### Problem statement
Find "R5: 1.1k (COM, U4/in+) -> 1.1k (U4/in+, VDD)" in the data below; transcribe the line it appears on and each line after it, exactly, to the end, and nothing else.

Information Block Start

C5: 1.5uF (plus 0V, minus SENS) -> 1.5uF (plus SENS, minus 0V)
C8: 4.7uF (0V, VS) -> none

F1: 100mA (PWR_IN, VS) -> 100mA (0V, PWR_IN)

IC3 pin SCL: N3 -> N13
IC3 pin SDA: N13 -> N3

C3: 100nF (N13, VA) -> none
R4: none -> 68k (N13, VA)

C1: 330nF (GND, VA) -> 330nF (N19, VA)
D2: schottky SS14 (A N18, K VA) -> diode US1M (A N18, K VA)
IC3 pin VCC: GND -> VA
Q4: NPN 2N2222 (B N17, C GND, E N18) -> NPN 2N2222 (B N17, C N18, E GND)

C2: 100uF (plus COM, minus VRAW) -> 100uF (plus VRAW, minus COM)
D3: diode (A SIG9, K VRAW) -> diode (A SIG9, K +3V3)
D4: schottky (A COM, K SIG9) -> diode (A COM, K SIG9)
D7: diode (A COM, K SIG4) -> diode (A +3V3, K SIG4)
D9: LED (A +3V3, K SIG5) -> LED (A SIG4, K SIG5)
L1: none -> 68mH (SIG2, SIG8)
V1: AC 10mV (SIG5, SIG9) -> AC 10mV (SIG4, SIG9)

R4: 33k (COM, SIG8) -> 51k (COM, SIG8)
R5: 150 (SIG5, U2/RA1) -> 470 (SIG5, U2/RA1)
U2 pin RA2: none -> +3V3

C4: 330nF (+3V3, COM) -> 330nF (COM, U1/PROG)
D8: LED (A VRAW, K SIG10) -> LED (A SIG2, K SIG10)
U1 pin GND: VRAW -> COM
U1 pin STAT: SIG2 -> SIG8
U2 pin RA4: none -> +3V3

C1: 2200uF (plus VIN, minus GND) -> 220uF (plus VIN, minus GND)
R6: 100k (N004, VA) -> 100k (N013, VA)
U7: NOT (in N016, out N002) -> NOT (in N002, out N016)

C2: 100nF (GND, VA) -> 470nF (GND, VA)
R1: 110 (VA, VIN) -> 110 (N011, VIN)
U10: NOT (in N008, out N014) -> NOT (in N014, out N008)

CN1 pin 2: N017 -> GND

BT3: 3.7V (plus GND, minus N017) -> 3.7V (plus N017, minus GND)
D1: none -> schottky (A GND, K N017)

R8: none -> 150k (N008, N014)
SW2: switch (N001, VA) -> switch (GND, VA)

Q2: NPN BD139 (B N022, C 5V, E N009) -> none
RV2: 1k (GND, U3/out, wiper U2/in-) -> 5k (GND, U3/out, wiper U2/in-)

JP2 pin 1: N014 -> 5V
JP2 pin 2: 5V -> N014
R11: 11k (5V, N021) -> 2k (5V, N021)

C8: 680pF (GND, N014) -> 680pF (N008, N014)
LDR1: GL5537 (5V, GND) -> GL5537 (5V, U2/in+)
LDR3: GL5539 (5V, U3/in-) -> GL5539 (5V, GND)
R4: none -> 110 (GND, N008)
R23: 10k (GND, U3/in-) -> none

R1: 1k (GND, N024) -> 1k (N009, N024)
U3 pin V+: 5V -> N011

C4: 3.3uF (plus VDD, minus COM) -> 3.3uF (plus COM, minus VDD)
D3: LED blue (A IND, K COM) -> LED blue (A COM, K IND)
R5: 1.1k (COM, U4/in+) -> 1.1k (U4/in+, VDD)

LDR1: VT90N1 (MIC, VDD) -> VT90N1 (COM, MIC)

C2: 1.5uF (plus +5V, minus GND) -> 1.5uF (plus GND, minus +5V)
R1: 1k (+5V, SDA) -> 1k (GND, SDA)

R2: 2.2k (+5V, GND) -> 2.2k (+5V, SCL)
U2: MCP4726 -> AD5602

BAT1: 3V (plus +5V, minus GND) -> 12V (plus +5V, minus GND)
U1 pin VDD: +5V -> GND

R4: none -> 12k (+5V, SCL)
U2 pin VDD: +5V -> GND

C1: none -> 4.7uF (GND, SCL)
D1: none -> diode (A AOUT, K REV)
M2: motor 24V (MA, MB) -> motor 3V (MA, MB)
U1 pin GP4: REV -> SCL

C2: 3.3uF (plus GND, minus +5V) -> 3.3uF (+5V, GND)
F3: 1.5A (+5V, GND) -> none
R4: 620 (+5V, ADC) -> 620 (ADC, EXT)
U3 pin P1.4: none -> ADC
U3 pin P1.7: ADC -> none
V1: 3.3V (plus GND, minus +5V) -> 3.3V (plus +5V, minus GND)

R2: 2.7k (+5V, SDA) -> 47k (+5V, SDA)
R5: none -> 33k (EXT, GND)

Information Block End

### Problem solution
R5: 1.1k (COM, U4/in+) -> 1.1k (U4/in+, VDD)

LDR1: VT90N1 (MIC, VDD) -> VT90N1 (COM, MIC)

C2: 1.5uF (plus +5V, minus GND) -> 1.5uF (plus GND, minus +5V)
R1: 1k (+5V, SDA) -> 1k (GND, SDA)

R2: 2.2k (+5V, GND) -> 2.2k (+5V, SCL)
U2: MCP4726 -> AD5602

BAT1: 3V (plus +5V, minus GND) -> 12V (plus +5V, minus GND)
U1 pin VDD: +5V -> GND

R4: none -> 12k (+5V, SCL)
U2 pin VDD: +5V -> GND

C1: none -> 4.7uF (GND, SCL)
D1: none -> diode (A AOUT, K REV)
M2: motor 24V (MA, MB) -> motor 3V (MA, MB)
U1 pin GP4: REV -> SCL

C2: 3.3uF (plus GND, minus +5V) -> 3.3uF (+5V, GND)
F3: 1.5A (+5V, GND) -> none
R4: 620 (+5V, ADC) -> 620 (ADC, EXT)
U3 pin P1.4: none -> ADC
U3 pin P1.7: ADC -> none
V1: 3.3V (plus GND, minus +5V) -> 3.3V (plus +5V, minus GND)

R2: 2.7k (+5V, SDA) -> 47k (+5V, SDA)
R5: none -> 33k (EXT, GND)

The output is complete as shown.